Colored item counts
■ ■ ■

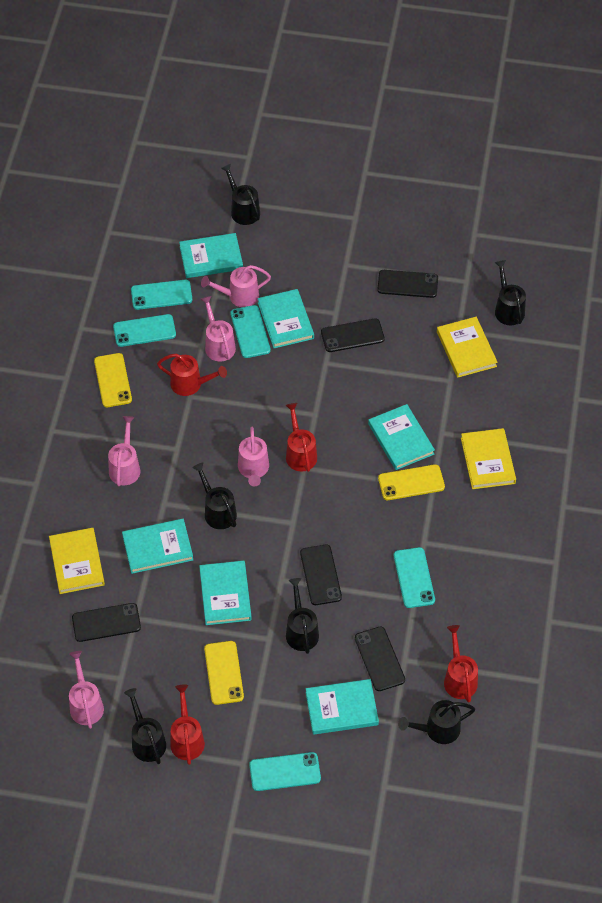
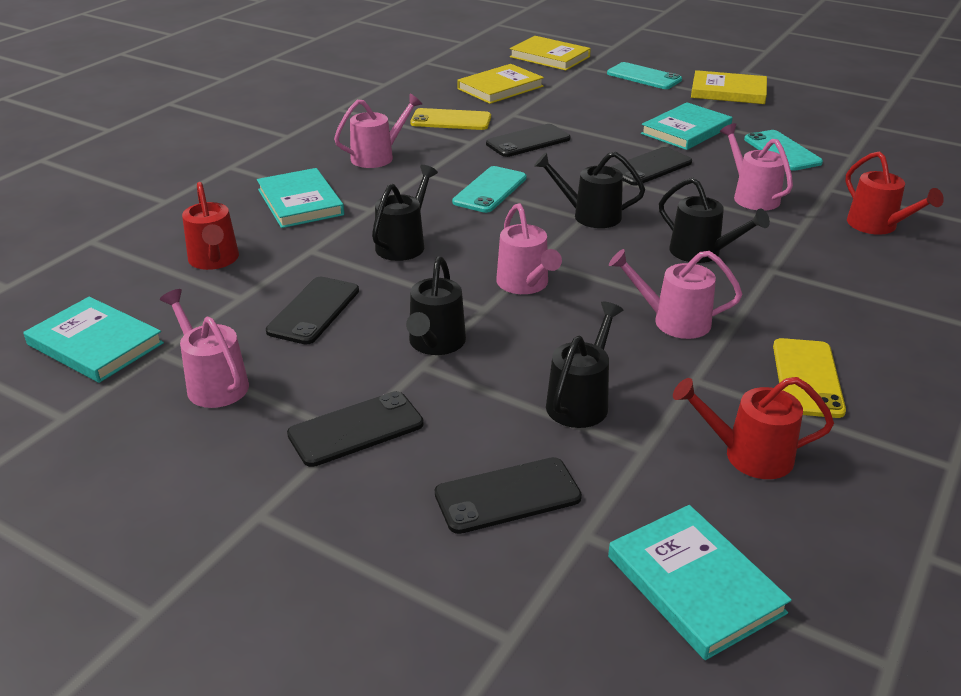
black watering can: 6 -> 5
red watering can: 4 -> 3
turquoise book: 6 -> 4
turquoise phone: 5 -> 3
yellow phone: 3 -> 2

■ ■ ■

[EXERCISE INSTRUCTIONS]
Nothing before the line containing "red watering can: 4 -> 3" should be repeated; repeat that line and all later lines through the end of the data above, exactly.

[ANSWER]
red watering can: 4 -> 3
turquoise book: 6 -> 4
turquoise phone: 5 -> 3
yellow phone: 3 -> 2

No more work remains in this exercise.